▶ WHAT TO WORK ON: State how many lines of the data contain the word "brown", and write nothing besides the number.

▶ DATA RECORDS:
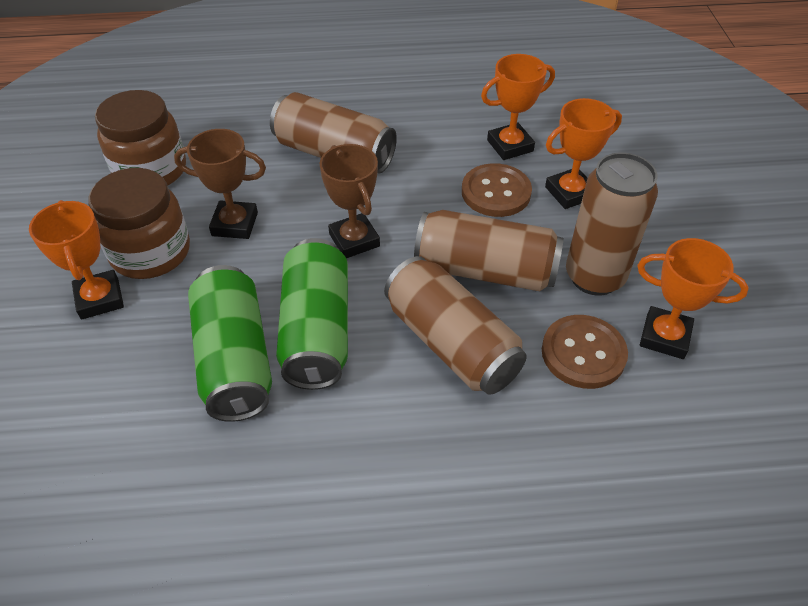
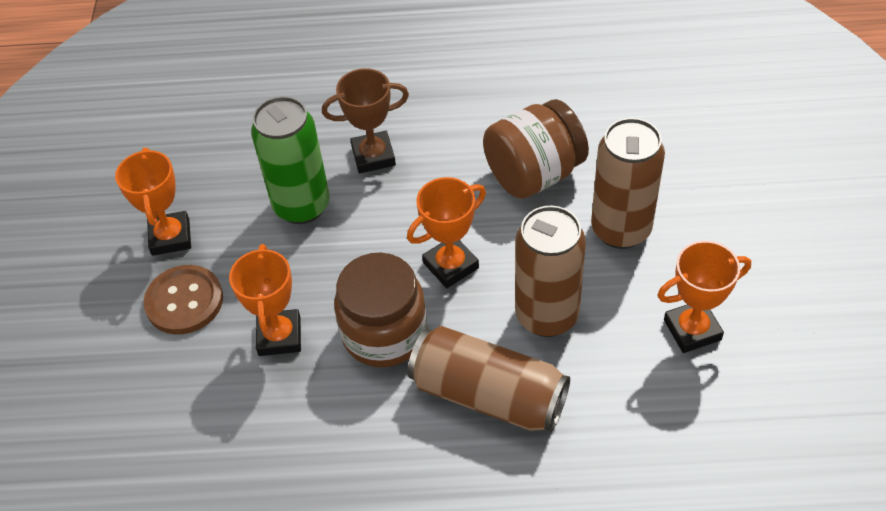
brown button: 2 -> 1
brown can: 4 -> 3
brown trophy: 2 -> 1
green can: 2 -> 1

==

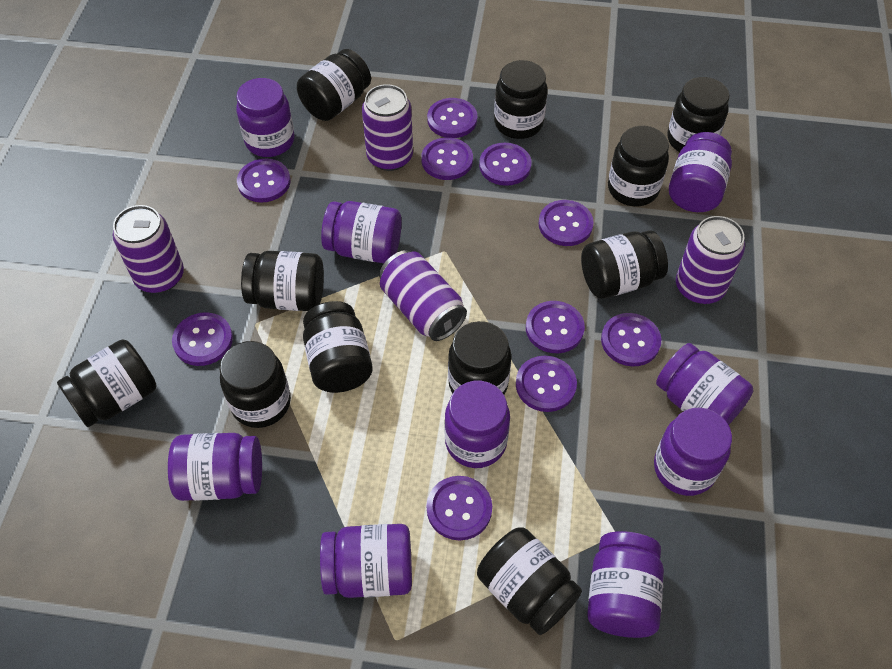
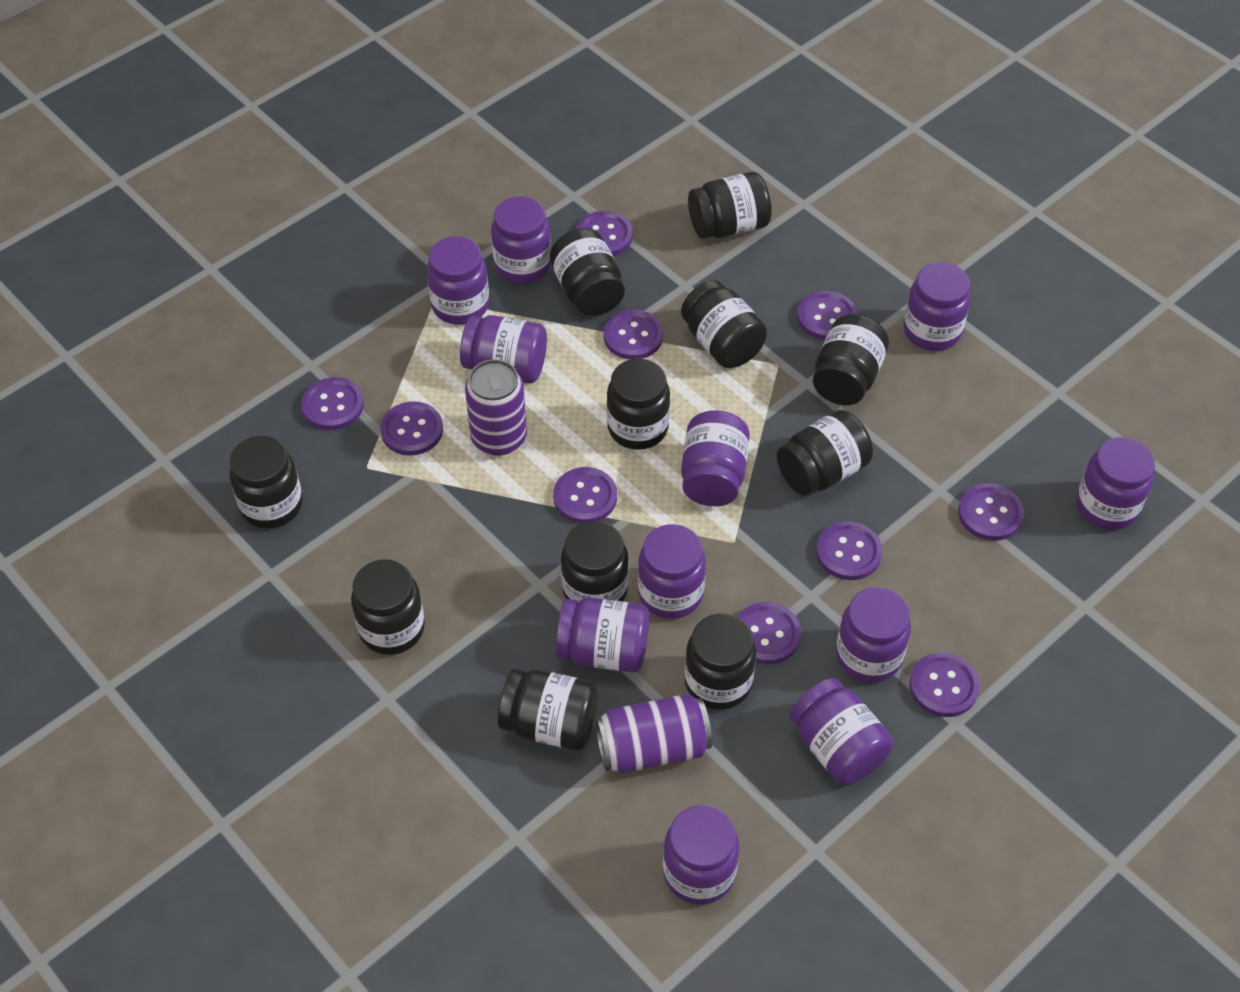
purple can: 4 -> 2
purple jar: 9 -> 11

▶ ANSWER TO THIS PROBLEM: 3